Object change listings
----------

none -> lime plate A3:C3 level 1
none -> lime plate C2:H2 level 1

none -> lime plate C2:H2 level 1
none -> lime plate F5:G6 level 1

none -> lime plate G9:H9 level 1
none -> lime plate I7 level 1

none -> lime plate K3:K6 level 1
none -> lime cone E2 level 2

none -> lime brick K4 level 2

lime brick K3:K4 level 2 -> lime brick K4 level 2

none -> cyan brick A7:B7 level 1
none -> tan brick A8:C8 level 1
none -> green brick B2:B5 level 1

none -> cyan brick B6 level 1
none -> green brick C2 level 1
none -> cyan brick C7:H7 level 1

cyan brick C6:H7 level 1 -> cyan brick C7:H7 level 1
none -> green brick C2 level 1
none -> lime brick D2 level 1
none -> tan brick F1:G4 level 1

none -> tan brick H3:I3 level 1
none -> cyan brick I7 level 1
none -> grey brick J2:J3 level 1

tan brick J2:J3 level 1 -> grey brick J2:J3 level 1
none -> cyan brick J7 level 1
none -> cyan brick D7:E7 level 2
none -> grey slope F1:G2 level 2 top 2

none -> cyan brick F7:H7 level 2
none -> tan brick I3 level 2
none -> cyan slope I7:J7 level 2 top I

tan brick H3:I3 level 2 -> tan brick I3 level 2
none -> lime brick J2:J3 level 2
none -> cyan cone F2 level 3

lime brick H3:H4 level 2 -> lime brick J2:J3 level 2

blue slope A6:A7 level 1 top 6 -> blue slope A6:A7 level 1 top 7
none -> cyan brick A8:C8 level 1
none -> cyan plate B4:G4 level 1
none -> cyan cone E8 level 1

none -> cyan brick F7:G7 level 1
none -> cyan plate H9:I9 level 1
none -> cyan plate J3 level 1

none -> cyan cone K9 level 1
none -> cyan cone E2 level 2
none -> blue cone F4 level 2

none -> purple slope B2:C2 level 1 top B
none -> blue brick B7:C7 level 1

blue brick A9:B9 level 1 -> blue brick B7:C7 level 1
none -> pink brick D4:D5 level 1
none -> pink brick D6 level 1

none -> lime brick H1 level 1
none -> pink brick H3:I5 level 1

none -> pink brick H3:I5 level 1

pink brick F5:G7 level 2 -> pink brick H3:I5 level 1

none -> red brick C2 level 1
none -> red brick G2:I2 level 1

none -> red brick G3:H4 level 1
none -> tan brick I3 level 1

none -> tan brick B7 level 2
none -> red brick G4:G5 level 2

----------

◆ Exercise directions: Nothing but the lines with "grey" should be returned, copied from the entries above.

◆ Answer for the task:
none -> grey brick J2:J3 level 1
tan brick J2:J3 level 1 -> grey brick J2:J3 level 1
none -> grey slope F1:G2 level 2 top 2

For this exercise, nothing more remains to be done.